[Supplied material]
==================================================

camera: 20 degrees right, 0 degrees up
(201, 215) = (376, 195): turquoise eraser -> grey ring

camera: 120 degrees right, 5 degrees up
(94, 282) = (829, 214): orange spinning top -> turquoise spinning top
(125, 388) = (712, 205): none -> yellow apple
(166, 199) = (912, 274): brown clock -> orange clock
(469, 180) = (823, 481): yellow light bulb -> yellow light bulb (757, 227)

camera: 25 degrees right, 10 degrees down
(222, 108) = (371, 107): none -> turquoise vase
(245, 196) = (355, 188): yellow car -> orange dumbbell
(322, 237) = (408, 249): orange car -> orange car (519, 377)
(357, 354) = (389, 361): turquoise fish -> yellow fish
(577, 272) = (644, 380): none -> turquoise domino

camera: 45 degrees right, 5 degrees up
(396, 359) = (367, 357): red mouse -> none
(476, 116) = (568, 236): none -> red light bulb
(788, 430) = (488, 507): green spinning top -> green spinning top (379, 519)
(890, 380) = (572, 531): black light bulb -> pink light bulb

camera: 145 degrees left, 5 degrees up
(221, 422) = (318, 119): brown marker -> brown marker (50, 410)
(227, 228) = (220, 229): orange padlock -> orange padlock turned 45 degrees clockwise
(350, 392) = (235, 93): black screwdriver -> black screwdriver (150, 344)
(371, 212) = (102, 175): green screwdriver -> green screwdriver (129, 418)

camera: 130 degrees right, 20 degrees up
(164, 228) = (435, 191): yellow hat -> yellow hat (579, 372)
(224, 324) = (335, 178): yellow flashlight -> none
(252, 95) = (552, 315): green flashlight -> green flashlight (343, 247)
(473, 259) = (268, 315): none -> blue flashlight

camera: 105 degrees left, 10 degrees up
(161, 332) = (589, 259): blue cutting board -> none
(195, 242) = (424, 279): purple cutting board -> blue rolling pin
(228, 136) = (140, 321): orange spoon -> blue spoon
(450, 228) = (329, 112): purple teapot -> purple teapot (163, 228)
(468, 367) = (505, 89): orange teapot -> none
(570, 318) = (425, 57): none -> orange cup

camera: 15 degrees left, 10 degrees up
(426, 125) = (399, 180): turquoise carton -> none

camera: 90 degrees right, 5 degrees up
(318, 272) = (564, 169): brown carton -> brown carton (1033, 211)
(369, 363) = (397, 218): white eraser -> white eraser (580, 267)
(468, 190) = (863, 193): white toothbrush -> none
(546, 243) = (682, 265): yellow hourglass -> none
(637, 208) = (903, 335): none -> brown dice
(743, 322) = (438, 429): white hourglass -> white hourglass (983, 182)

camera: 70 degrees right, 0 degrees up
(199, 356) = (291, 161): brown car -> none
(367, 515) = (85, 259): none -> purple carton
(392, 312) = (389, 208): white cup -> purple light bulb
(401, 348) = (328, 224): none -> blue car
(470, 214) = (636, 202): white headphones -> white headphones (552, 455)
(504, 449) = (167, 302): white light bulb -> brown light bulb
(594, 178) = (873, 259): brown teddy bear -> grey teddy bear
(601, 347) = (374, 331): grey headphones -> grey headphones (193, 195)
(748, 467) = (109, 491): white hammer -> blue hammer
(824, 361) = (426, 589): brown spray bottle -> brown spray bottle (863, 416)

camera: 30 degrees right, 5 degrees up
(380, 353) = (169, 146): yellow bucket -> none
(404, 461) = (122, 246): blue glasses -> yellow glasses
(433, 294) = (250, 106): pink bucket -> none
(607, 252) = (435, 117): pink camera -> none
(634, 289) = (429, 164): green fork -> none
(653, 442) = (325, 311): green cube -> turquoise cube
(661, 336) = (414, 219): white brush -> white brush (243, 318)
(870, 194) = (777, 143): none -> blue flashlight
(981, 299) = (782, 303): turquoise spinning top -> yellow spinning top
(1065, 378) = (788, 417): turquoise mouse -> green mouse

==================================================

[Task instructions] Among the entries above, which lines include "eraser"? List them all.

[Your response]
(201, 215) = (376, 195): turquoise eraser -> grey ring
(369, 363) = (397, 218): white eraser -> white eraser (580, 267)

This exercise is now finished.